(Spatial object tracking data)
------------------------------------------------------------------------
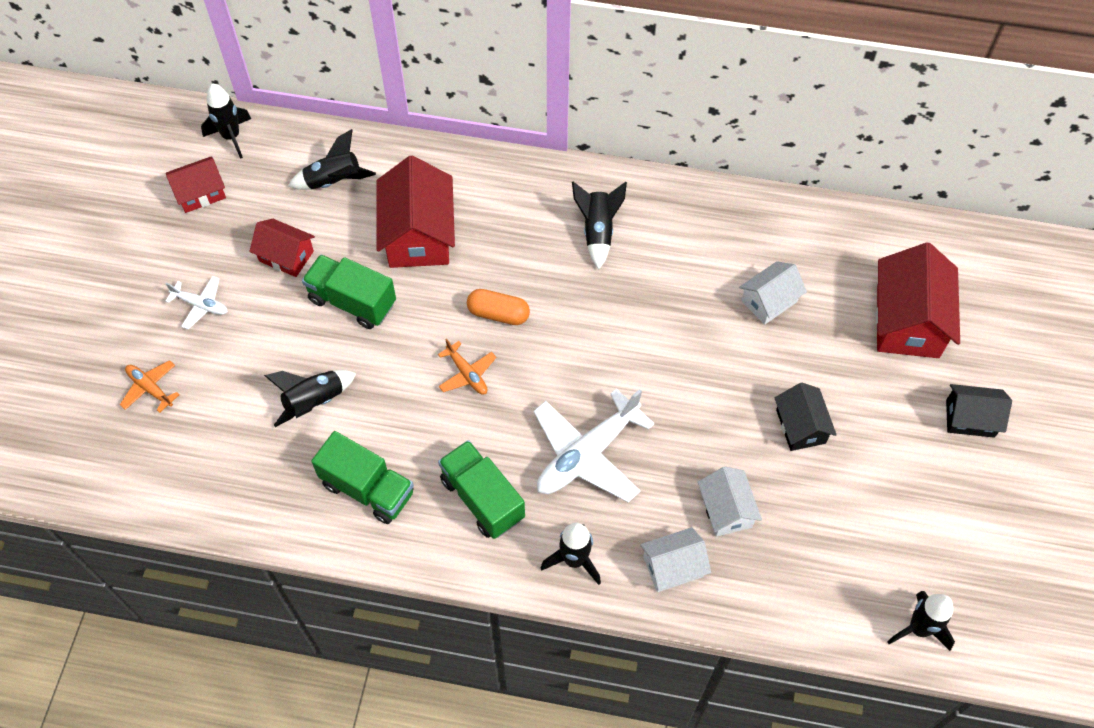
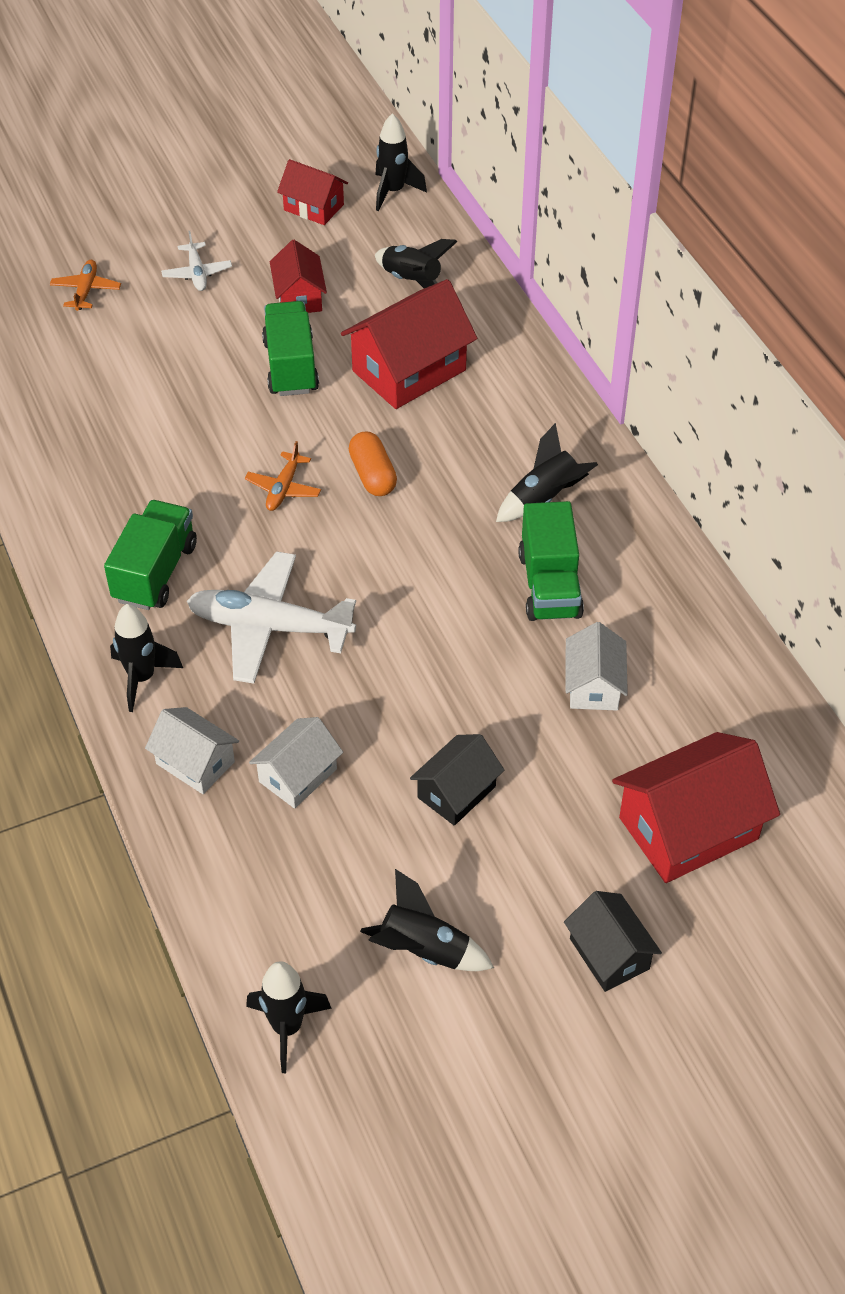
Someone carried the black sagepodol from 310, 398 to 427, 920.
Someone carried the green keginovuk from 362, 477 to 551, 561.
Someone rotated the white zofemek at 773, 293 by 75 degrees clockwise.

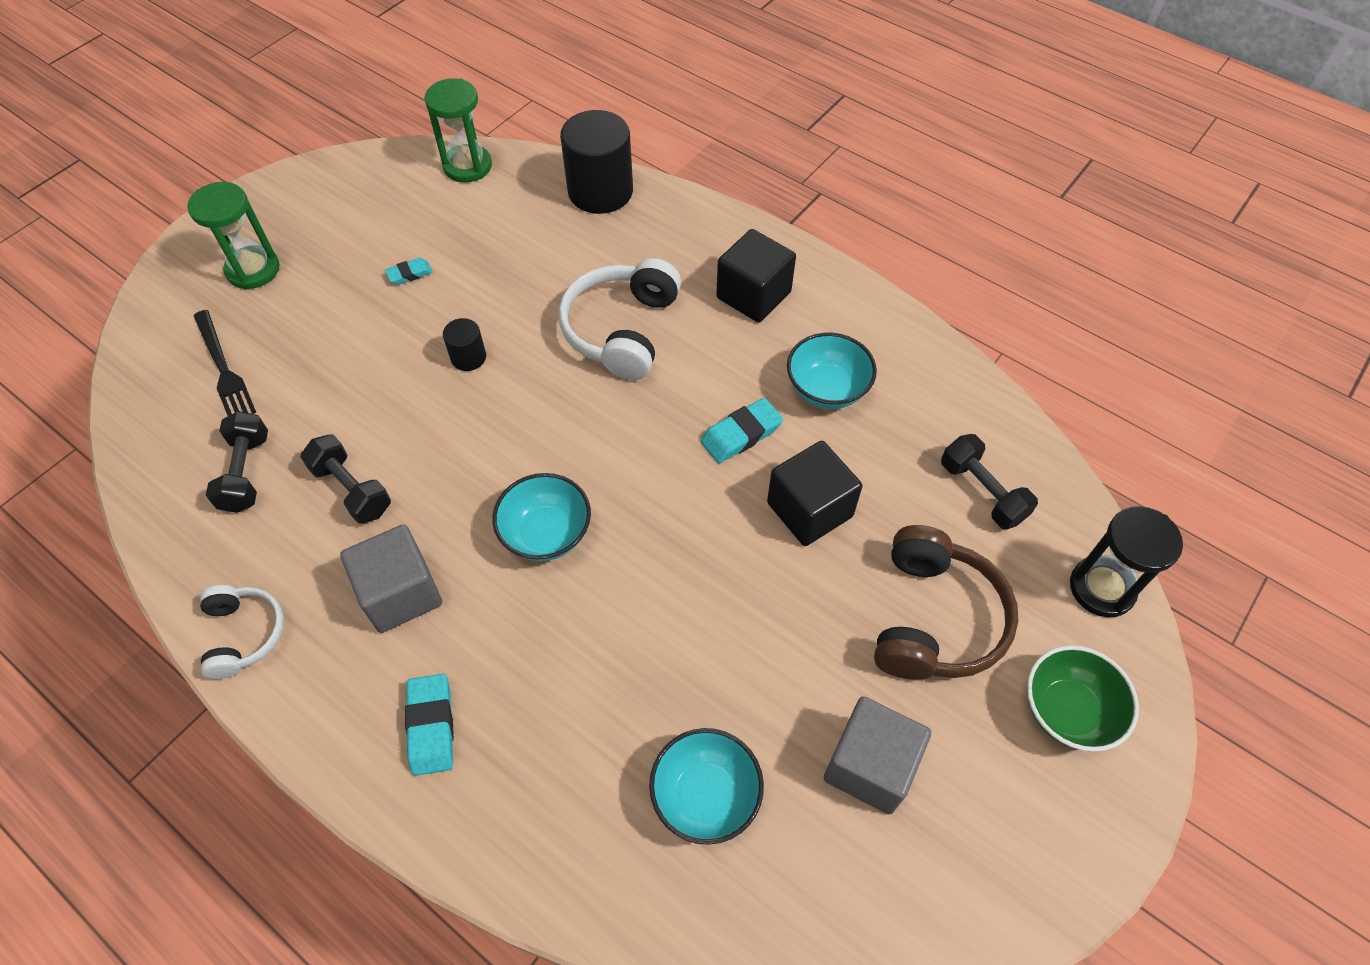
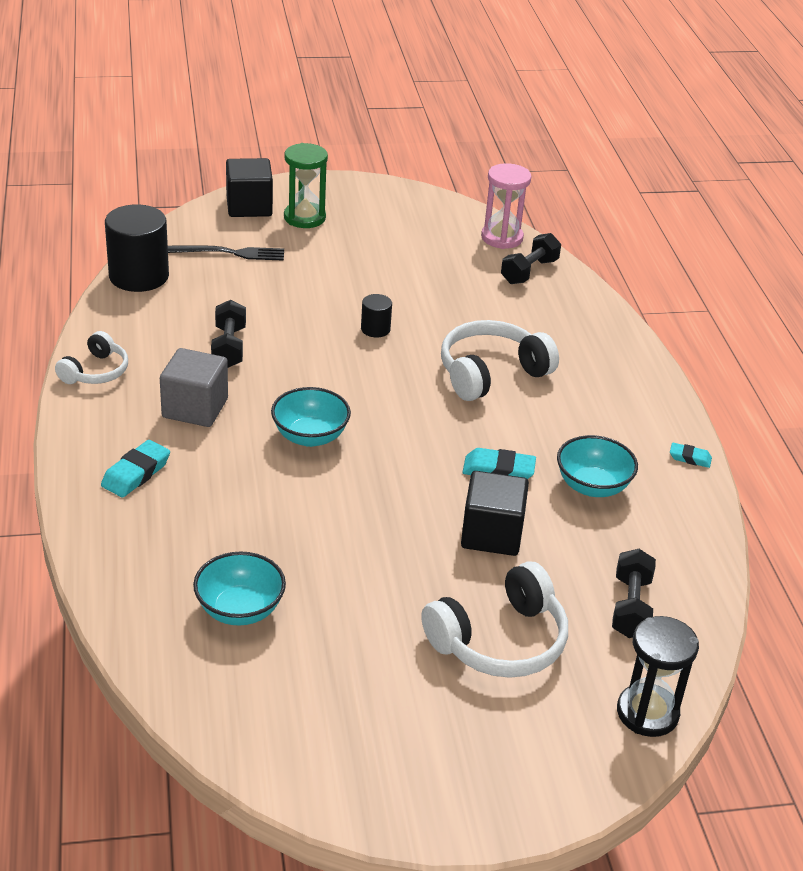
Someone took away the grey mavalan at 877, 755.
Someone took away the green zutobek at 1083, 698.
Someone carried the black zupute from 237, 462 to 531, 258.
Someone carried the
------------------------------------------------------------------------
> [Activity] The entries are to be reproduced exactly, excluding any pictures they contain.

> [Response to the task]
Someone carried the black sagepodol from 310, 398 to 427, 920.
Someone carried the green keginovuk from 362, 477 to 551, 561.
Someone rotated the white zofemek at 773, 293 by 75 degrees clockwise.

Someone took away the grey mavalan at 877, 755.
Someone took away the green zutobek at 1083, 698.
Someone carried the black zupute from 237, 462 to 531, 258.
Someone carried the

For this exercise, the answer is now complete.